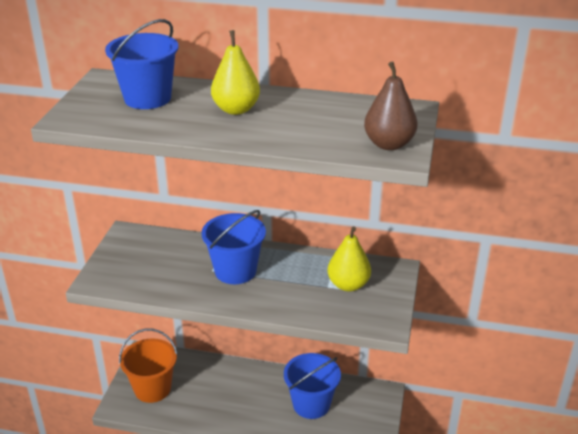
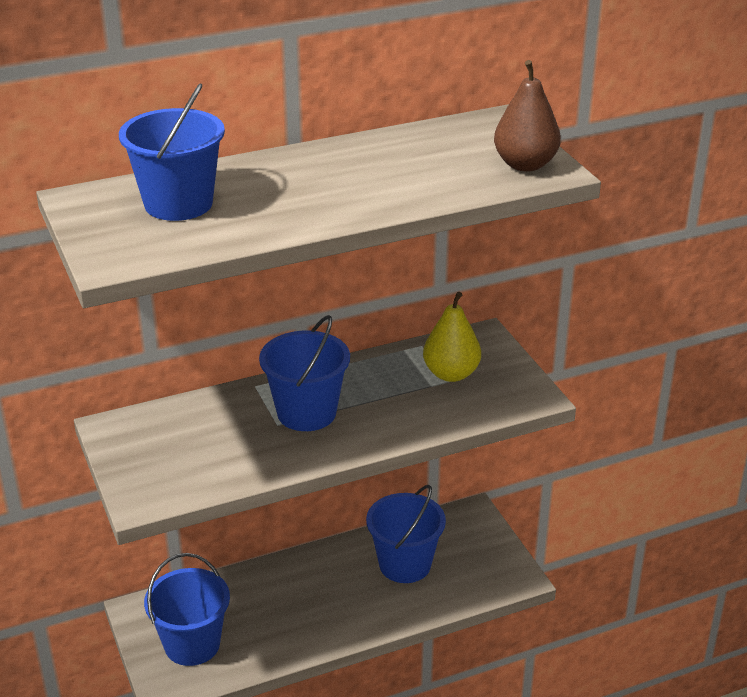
camera: 35 degrees left, 0 degrees up
(152, 388) = (192, 644): orange bucket -> blue bucket
(236, 109) = (308, 182): yellow pear -> none

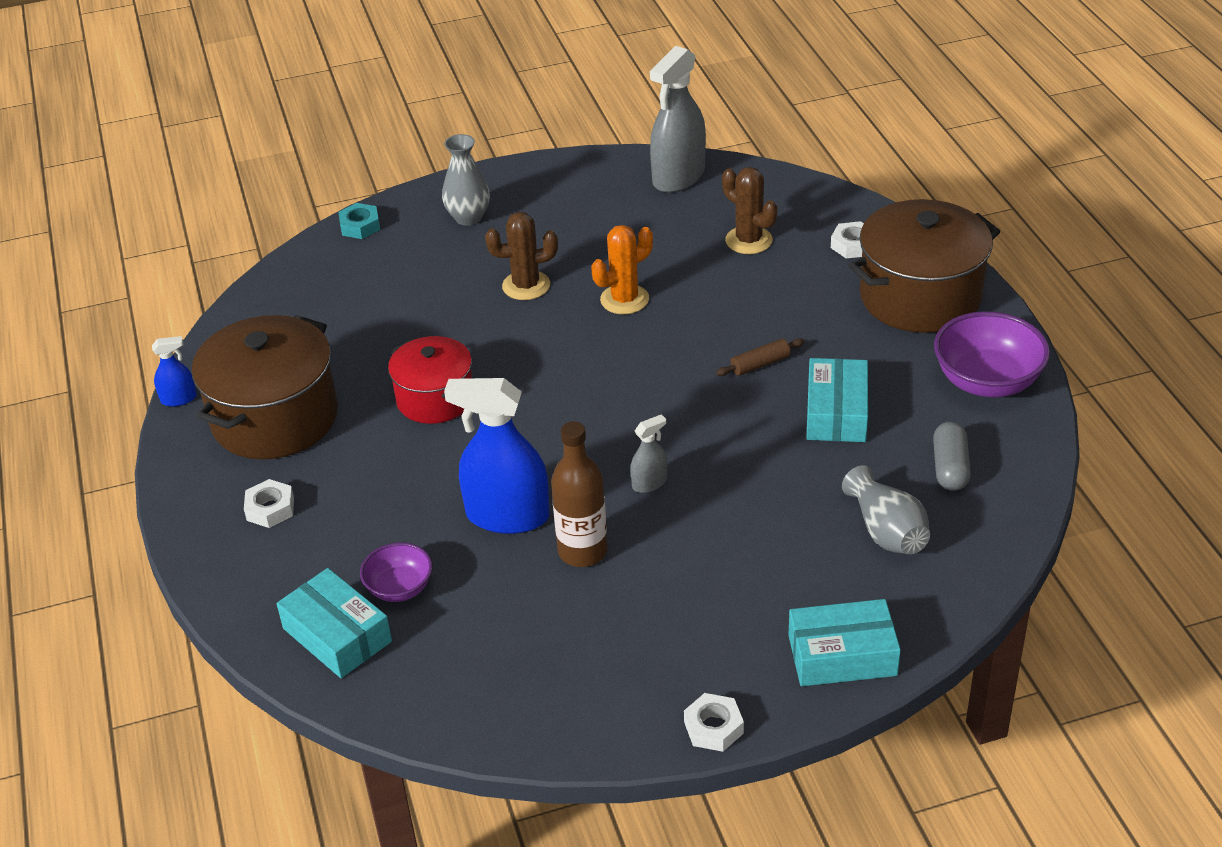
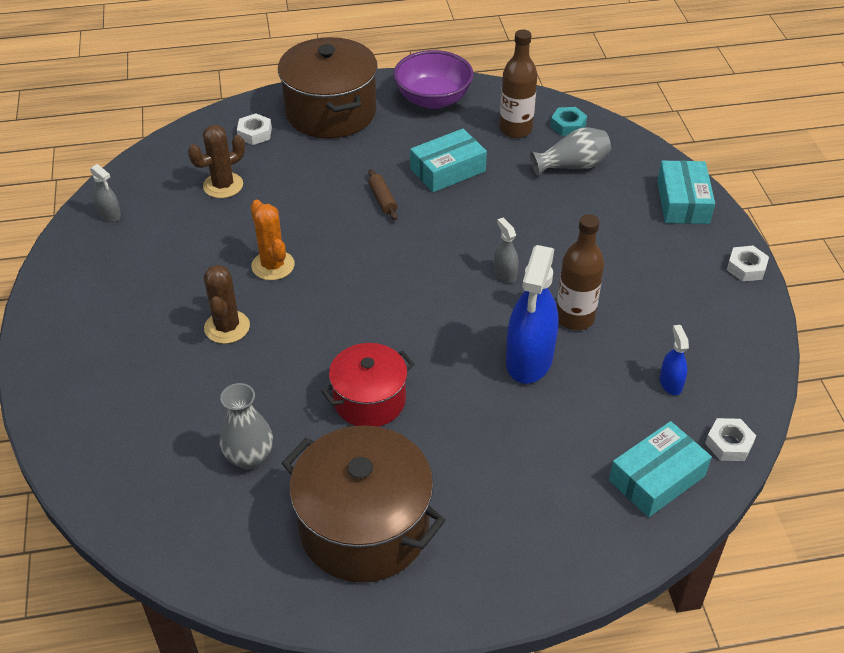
camera: 85 degrees left, 5 degrees up
(179, 399) = (310, 618): blue spray bottle -> blue spray bottle (670, 383)
(270, 509) = (495, 529): white nut -> white nut (729, 444)
(360, 226) = (67, 452): turquoise nut -> turquoise nut (568, 125)
(399, 588) = (605, 434): purple bowl -> none
(468, 217) = (97, 362): grey vase -> grey vase (249, 457)
(678, 177) = (109, 214): grey spray bottle -> grey spray bottle, size x0.47
(836, 412) = (448, 170): turquoise box -> turquoise box turned 45 degrees counterclockwise
(950, 468) = (515, 129): grey capsule -> brown bottle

--------------------

:: REQUIRED ACTION ::
All of the data must be set down exactly, with no pictures included.

:: ANSWER ::
camera: 35 degrees left, 0 degrees up
(152, 388) = (192, 644): orange bucket -> blue bucket
(236, 109) = (308, 182): yellow pear -> none

camera: 85 degrees left, 5 degrees up
(179, 399) = (310, 618): blue spray bottle -> blue spray bottle (670, 383)
(270, 509) = (495, 529): white nut -> white nut (729, 444)
(360, 226) = (67, 452): turquoise nut -> turquoise nut (568, 125)
(399, 588) = (605, 434): purple bowl -> none
(468, 217) = (97, 362): grey vase -> grey vase (249, 457)
(678, 177) = (109, 214): grey spray bottle -> grey spray bottle, size x0.47
(836, 412) = (448, 170): turquoise box -> turquoise box turned 45 degrees counterclockwise
(950, 468) = (515, 129): grey capsule -> brown bottle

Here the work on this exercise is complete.